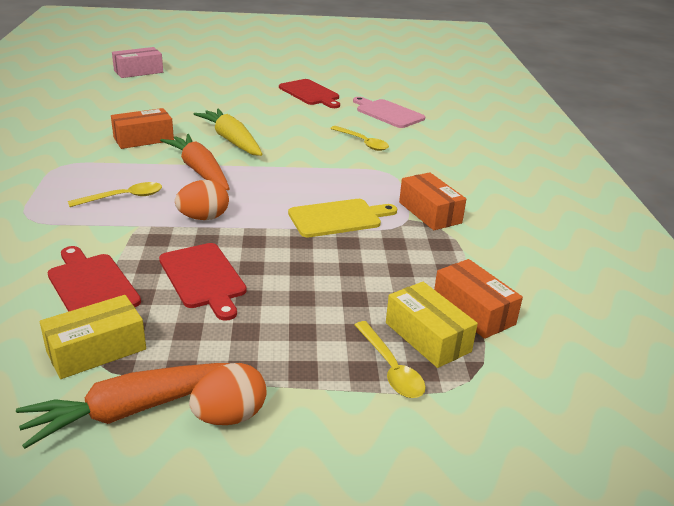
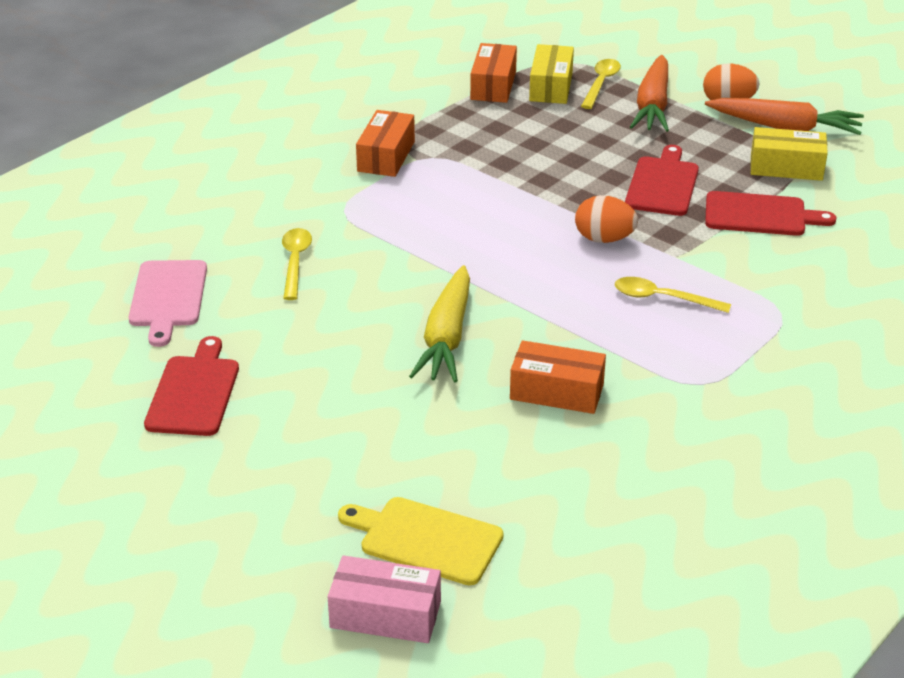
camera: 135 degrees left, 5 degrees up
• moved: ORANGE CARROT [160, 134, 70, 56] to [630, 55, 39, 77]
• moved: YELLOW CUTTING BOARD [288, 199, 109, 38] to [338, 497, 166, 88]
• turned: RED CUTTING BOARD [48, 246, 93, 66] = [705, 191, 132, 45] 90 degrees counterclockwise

---

# [ASSIGNMENT]
Please write the material out again exactly as shown above, minus any pictures.

# [EXERCISE OUTPUT]
camera: 135 degrees left, 5 degrees up
• moved: ORANGE CARROT [160, 134, 70, 56] to [630, 55, 39, 77]
• moved: YELLOW CUTTING BOARD [288, 199, 109, 38] to [338, 497, 166, 88]
• turned: RED CUTTING BOARD [48, 246, 93, 66] = [705, 191, 132, 45] 90 degrees counterclockwise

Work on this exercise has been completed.